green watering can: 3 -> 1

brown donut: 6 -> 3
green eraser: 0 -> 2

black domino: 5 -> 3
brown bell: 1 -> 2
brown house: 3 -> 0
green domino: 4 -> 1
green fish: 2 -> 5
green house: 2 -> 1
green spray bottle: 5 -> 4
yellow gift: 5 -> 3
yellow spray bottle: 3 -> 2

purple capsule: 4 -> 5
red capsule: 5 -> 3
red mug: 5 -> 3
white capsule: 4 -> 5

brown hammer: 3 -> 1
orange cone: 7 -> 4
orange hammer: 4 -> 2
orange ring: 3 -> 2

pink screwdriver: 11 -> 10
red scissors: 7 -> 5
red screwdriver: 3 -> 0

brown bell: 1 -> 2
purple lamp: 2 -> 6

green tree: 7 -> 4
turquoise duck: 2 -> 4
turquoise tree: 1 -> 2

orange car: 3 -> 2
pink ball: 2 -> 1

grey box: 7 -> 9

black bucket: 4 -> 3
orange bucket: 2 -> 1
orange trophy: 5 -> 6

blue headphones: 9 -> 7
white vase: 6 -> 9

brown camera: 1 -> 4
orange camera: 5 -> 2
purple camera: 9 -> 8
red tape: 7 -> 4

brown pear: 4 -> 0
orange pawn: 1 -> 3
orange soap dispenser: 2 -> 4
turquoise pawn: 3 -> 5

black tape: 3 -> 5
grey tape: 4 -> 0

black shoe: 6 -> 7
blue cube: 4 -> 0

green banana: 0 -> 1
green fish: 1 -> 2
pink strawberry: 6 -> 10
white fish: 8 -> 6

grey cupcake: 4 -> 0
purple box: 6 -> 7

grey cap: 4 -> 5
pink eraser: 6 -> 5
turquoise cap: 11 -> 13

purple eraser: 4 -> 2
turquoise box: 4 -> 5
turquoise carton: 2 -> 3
____________________
**Work request:** Word for word, restate the lines of the data above that fall between the line holding "green fish: 2 -> 5" and the line holding "turquoise duck: 2 -> 4", inclusive, and no other lines.

**Result of the task:**
green fish: 2 -> 5
green house: 2 -> 1
green spray bottle: 5 -> 4
yellow gift: 5 -> 3
yellow spray bottle: 3 -> 2

purple capsule: 4 -> 5
red capsule: 5 -> 3
red mug: 5 -> 3
white capsule: 4 -> 5

brown hammer: 3 -> 1
orange cone: 7 -> 4
orange hammer: 4 -> 2
orange ring: 3 -> 2

pink screwdriver: 11 -> 10
red scissors: 7 -> 5
red screwdriver: 3 -> 0

brown bell: 1 -> 2
purple lamp: 2 -> 6

green tree: 7 -> 4
turquoise duck: 2 -> 4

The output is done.